**Work order**
Which lines in the data below contain the word "grey"? Pull each of them out.
[[ Input data, beginning ]]
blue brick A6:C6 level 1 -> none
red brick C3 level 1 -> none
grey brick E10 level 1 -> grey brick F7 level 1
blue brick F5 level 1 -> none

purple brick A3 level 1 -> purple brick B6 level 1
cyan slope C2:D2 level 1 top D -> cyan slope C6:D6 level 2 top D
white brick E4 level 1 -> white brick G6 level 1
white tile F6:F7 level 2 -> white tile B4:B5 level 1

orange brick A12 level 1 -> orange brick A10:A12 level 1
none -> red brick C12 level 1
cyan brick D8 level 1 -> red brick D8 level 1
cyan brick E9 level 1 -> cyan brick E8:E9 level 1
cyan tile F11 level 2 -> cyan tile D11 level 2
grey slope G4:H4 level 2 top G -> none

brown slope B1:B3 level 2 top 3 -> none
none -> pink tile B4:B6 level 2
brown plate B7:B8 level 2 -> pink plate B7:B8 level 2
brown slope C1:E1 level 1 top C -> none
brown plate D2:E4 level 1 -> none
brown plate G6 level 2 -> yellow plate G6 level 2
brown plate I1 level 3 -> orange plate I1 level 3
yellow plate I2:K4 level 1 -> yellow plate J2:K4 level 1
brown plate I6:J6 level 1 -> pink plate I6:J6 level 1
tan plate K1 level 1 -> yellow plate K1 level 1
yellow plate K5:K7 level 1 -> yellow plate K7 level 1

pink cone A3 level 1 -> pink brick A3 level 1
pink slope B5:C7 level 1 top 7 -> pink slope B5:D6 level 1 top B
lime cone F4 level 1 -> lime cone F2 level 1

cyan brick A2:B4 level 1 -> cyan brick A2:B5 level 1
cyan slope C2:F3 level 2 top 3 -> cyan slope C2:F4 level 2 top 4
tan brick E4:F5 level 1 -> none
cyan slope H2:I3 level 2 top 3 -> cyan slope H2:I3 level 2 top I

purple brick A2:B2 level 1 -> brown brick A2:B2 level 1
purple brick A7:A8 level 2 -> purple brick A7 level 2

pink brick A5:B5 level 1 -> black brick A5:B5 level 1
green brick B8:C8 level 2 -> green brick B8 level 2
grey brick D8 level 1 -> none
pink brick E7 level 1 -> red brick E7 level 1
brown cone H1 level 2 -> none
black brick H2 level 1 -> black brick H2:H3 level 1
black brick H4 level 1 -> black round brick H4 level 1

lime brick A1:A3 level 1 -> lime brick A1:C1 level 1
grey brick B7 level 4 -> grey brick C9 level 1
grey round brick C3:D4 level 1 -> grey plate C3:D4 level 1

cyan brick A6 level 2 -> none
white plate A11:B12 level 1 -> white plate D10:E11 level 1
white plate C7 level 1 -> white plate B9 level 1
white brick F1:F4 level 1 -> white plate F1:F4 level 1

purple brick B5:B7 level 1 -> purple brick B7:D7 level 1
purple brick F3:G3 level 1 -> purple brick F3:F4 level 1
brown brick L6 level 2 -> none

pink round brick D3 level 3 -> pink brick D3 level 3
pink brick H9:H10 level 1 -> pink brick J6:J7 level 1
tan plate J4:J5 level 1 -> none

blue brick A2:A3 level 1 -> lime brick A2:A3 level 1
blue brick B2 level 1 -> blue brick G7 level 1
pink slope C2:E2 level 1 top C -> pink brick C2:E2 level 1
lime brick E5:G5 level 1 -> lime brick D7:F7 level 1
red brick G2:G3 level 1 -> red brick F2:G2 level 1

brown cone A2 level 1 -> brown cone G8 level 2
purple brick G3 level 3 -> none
[[ Input data, end ]]
**Task solution**
grey brick E10 level 1 -> grey brick F7 level 1
grey slope G4:H4 level 2 top G -> none
grey brick D8 level 1 -> none
grey brick B7 level 4 -> grey brick C9 level 1
grey round brick C3:D4 level 1 -> grey plate C3:D4 level 1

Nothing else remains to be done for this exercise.